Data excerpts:
= Beginning of Section =

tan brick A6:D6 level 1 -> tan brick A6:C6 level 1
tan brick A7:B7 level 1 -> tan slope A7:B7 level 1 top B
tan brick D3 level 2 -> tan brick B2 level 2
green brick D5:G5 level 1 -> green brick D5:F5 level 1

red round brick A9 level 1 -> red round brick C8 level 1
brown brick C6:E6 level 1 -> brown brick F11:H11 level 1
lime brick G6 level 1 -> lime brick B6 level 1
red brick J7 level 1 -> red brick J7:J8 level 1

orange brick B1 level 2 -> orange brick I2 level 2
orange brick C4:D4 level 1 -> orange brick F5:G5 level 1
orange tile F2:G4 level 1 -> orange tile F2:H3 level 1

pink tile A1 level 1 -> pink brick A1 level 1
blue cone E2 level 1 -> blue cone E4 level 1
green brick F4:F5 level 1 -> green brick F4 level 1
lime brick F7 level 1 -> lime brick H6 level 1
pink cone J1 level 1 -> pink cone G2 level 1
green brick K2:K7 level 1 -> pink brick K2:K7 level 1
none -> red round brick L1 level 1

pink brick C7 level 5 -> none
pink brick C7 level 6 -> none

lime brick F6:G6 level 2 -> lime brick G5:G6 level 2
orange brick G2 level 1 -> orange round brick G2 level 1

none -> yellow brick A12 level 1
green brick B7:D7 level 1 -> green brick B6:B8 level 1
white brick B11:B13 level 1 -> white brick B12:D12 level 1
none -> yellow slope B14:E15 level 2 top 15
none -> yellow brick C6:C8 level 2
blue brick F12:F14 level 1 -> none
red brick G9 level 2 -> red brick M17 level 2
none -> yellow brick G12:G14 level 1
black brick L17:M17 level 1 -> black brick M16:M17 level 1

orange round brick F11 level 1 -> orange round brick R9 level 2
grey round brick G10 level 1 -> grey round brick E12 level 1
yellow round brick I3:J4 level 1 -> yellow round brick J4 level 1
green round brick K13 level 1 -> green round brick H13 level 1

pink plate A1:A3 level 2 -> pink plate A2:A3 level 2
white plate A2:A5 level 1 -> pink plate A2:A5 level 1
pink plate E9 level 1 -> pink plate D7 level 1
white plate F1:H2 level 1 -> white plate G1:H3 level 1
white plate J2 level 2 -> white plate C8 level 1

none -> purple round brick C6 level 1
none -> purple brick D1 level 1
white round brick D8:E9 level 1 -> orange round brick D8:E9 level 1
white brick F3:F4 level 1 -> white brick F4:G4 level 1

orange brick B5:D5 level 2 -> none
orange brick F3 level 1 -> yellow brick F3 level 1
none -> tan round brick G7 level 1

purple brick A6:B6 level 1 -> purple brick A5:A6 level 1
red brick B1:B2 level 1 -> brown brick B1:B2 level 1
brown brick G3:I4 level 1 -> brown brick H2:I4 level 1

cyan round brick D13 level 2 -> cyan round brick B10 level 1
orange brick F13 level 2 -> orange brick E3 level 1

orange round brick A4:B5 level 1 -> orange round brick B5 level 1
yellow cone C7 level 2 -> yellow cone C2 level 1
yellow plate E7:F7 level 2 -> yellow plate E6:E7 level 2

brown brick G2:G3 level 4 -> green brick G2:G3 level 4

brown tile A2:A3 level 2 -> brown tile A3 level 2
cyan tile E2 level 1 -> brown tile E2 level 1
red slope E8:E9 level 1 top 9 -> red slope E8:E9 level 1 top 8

= End of Section =

▶ **Problem to solve**
From the data above, output exactly the lines between the one containing "red brick G9 level 2 -> red brick M17 level 2" and the one containing "brown brick G2:G3", counting both of them.

▶ **Your solution**
red brick G9 level 2 -> red brick M17 level 2
none -> yellow brick G12:G14 level 1
black brick L17:M17 level 1 -> black brick M16:M17 level 1

orange round brick F11 level 1 -> orange round brick R9 level 2
grey round brick G10 level 1 -> grey round brick E12 level 1
yellow round brick I3:J4 level 1 -> yellow round brick J4 level 1
green round brick K13 level 1 -> green round brick H13 level 1

pink plate A1:A3 level 2 -> pink plate A2:A3 level 2
white plate A2:A5 level 1 -> pink plate A2:A5 level 1
pink plate E9 level 1 -> pink plate D7 level 1
white plate F1:H2 level 1 -> white plate G1:H3 level 1
white plate J2 level 2 -> white plate C8 level 1

none -> purple round brick C6 level 1
none -> purple brick D1 level 1
white round brick D8:E9 level 1 -> orange round brick D8:E9 level 1
white brick F3:F4 level 1 -> white brick F4:G4 level 1

orange brick B5:D5 level 2 -> none
orange brick F3 level 1 -> yellow brick F3 level 1
none -> tan round brick G7 level 1

purple brick A6:B6 level 1 -> purple brick A5:A6 level 1
red brick B1:B2 level 1 -> brown brick B1:B2 level 1
brown brick G3:I4 level 1 -> brown brick H2:I4 level 1

cyan round brick D13 level 2 -> cyan round brick B10 level 1
orange brick F13 level 2 -> orange brick E3 level 1

orange round brick A4:B5 level 1 -> orange round brick B5 level 1
yellow cone C7 level 2 -> yellow cone C2 level 1
yellow plate E7:F7 level 2 -> yellow plate E6:E7 level 2

brown brick G2:G3 level 4 -> green brick G2:G3 level 4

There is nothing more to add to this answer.